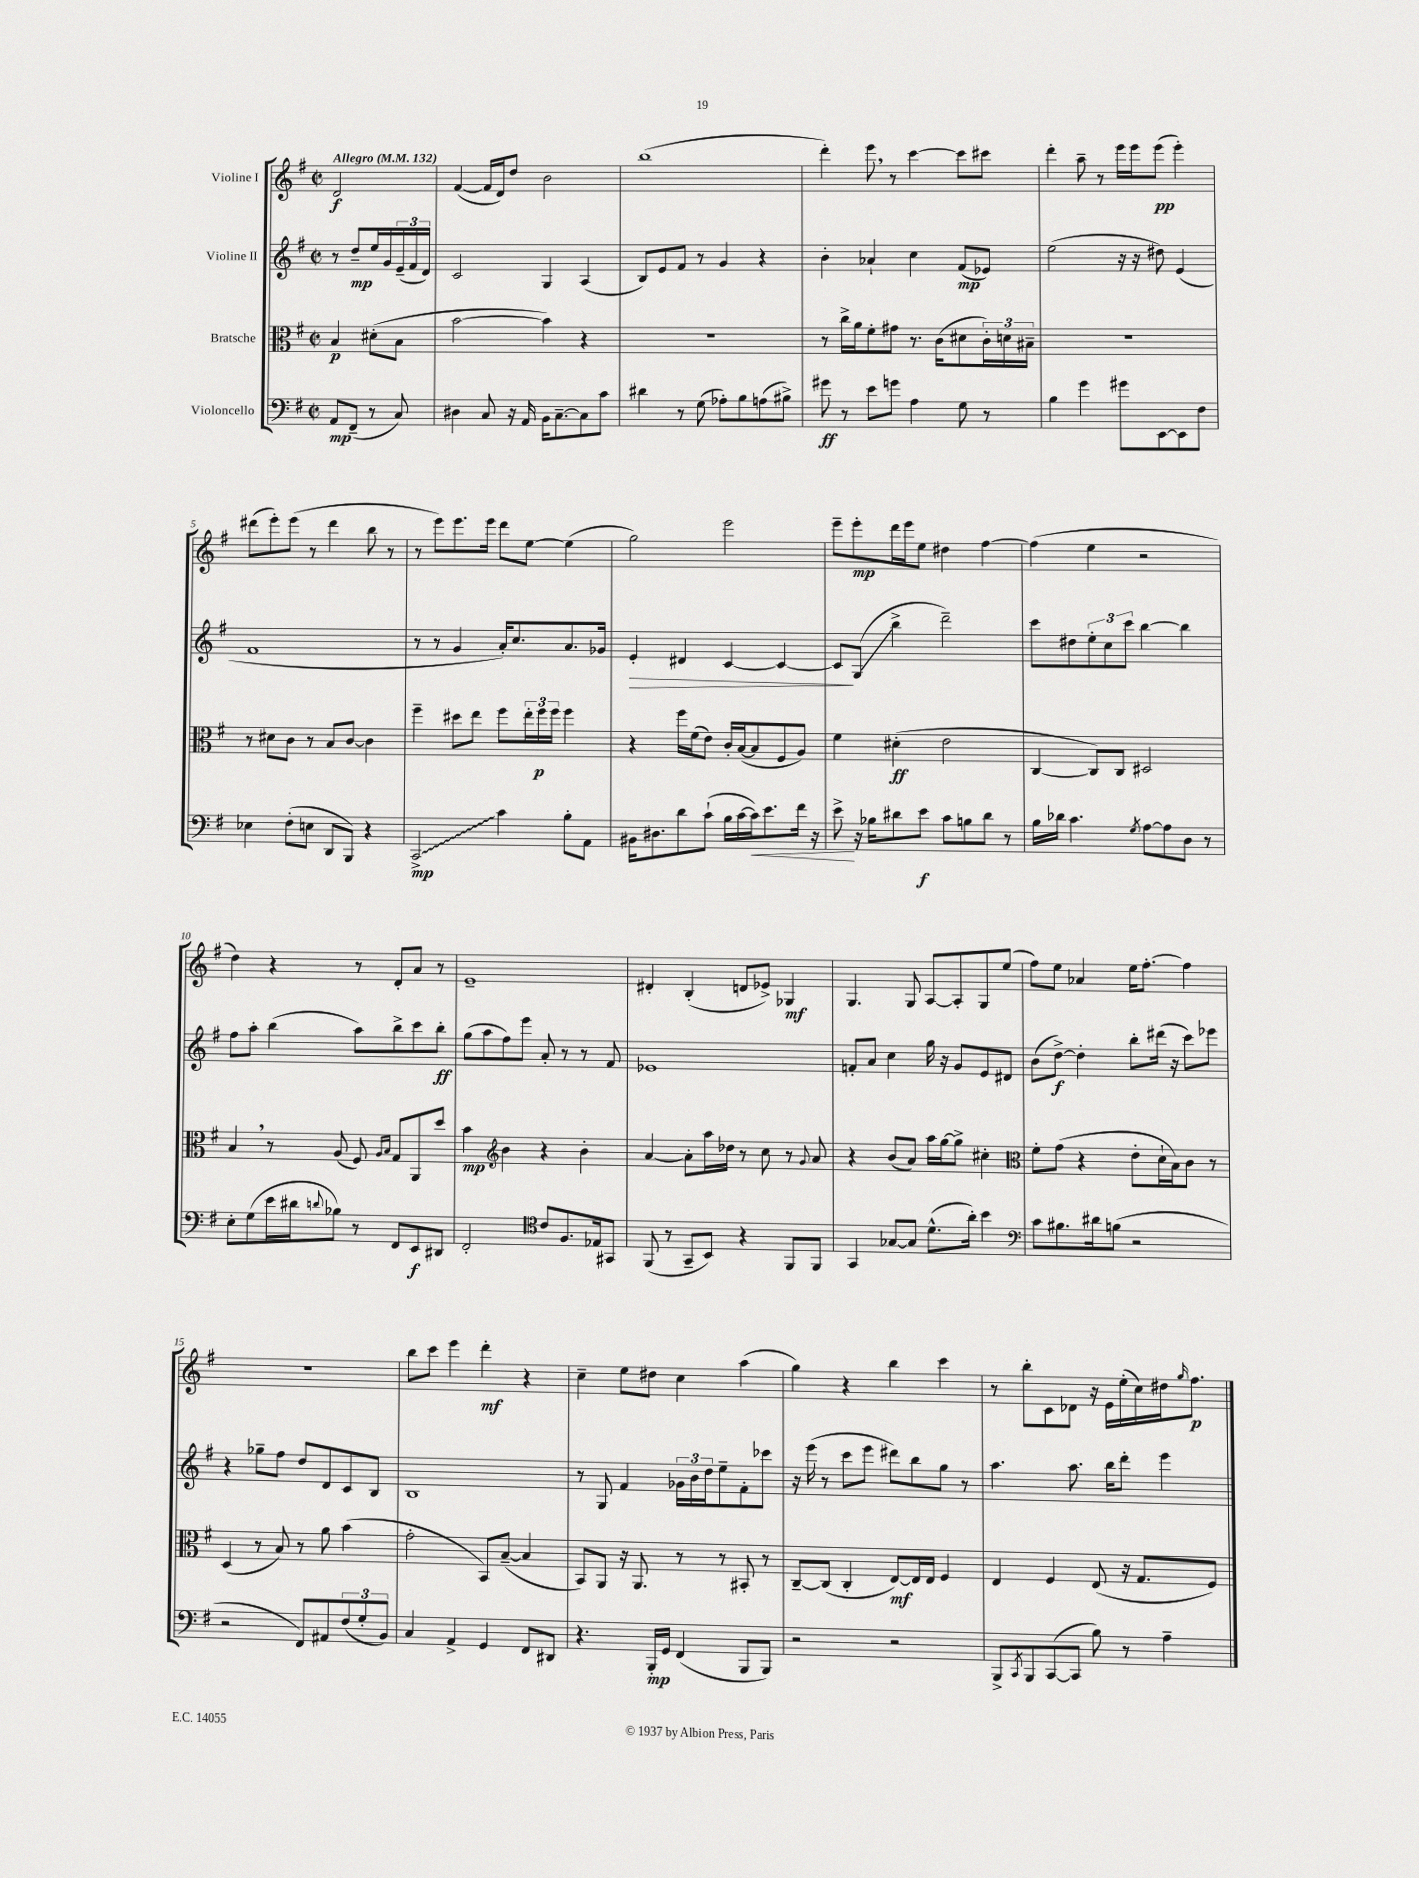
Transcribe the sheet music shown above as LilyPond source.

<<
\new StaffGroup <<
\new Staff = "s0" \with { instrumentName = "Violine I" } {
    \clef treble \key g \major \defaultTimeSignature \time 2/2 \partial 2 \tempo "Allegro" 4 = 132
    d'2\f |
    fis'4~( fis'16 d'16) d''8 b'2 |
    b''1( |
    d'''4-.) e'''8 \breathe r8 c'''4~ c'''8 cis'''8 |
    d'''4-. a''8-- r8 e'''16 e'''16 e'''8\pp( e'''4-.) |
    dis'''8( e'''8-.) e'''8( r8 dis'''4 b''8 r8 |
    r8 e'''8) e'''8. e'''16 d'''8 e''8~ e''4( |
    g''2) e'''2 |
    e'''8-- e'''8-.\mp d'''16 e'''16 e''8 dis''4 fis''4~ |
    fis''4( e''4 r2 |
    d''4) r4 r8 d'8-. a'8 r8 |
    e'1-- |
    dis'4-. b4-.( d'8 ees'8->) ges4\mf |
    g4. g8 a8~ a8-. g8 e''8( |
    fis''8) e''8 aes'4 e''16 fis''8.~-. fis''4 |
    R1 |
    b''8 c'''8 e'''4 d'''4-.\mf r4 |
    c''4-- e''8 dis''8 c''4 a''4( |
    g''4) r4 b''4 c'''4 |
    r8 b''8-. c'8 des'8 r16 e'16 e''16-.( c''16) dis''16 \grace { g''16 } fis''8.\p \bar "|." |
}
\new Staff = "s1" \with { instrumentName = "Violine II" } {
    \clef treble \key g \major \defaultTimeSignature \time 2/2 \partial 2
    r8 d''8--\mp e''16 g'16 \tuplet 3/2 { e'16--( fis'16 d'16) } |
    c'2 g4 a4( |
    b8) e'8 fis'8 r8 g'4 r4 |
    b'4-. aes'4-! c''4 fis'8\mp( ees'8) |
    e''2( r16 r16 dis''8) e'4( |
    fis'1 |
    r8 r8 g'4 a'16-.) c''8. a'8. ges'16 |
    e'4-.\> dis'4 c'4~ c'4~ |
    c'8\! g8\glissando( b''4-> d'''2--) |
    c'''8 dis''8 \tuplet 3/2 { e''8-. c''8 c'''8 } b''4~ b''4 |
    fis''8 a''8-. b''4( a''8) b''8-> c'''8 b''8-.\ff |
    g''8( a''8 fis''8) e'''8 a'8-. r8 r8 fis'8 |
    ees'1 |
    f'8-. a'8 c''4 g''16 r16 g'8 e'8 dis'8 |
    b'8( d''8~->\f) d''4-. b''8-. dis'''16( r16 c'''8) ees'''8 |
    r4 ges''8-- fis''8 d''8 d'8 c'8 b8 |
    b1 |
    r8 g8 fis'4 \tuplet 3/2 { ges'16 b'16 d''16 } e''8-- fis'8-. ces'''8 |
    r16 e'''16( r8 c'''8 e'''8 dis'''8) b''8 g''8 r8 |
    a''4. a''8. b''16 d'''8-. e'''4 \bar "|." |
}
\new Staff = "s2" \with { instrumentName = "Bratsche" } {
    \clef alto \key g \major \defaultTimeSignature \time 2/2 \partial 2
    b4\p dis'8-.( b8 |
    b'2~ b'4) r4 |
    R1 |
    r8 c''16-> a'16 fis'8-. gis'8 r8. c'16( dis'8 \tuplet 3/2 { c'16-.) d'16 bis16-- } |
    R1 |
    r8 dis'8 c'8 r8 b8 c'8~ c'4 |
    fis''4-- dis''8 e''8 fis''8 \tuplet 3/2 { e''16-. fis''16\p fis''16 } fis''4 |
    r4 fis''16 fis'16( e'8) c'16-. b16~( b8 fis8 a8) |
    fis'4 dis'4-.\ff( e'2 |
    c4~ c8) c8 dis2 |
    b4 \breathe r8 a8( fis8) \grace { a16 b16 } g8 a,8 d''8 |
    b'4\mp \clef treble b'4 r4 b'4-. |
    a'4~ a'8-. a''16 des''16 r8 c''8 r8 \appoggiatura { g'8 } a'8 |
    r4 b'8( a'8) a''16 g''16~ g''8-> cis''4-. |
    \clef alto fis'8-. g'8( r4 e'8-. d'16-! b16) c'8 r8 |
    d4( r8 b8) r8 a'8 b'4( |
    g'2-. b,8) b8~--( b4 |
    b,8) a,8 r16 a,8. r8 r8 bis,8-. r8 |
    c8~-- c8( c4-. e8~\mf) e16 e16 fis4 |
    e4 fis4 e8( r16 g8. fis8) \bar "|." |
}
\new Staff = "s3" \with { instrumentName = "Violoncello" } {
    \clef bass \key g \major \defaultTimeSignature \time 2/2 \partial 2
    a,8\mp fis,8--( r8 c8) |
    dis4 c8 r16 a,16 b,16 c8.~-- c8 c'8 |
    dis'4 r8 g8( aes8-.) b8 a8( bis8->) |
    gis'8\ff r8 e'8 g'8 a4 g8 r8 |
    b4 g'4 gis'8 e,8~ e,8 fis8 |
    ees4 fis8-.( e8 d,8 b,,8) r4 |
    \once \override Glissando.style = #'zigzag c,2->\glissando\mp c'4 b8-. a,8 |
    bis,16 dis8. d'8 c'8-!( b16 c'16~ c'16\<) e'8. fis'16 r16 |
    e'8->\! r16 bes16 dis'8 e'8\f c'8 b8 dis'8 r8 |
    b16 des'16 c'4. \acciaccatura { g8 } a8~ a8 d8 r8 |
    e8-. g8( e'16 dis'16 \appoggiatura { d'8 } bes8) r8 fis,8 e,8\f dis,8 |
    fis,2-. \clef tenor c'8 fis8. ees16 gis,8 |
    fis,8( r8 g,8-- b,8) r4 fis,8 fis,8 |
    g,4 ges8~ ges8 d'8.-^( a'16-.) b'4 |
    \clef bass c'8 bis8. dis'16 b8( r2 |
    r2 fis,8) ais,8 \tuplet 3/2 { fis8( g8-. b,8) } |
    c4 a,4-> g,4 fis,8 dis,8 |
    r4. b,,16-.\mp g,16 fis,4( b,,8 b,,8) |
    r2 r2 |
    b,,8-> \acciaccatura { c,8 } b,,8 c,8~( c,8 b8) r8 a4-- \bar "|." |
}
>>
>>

-=-=-

• [Problem details]
Count the lines of the material that contain the string "breathe", treating uppercase and lowercase as different. Reply with the number alone.

• [Output for this task]
2